_Input data_

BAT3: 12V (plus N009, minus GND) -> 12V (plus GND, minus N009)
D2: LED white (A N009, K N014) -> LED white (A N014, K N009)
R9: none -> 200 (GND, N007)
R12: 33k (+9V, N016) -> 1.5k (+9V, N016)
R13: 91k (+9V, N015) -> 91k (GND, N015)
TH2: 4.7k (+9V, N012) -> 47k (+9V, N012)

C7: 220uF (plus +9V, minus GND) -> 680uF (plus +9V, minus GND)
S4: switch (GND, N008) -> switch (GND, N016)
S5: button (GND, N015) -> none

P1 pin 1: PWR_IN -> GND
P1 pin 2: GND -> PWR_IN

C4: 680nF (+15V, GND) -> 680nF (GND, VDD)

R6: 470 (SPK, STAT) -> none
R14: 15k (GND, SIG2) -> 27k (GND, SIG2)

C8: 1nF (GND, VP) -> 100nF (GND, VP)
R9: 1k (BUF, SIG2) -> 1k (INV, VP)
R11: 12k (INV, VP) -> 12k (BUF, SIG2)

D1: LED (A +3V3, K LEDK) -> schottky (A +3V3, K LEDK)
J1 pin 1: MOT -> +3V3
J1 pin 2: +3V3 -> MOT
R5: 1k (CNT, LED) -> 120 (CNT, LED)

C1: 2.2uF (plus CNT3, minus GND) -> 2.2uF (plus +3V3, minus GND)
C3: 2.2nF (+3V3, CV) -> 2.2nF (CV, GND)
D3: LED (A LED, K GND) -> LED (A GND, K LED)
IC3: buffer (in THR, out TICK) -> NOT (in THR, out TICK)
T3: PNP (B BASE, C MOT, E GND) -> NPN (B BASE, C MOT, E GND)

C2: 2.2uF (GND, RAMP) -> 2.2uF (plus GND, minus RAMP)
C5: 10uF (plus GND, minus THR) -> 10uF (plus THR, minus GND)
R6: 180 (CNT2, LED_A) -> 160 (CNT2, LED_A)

_Exercise prompt_
Your reply is to repeat, unchanged, the lines above running from the one with "C1: 2.2uF (plus" up to and including the one with "T3: PNP (B BASE, C".

_Solution to this exercise_
C1: 2.2uF (plus CNT3, minus GND) -> 2.2uF (plus +3V3, minus GND)
C3: 2.2nF (+3V3, CV) -> 2.2nF (CV, GND)
D3: LED (A LED, K GND) -> LED (A GND, K LED)
IC3: buffer (in THR, out TICK) -> NOT (in THR, out TICK)
T3: PNP (B BASE, C MOT, E GND) -> NPN (B BASE, C MOT, E GND)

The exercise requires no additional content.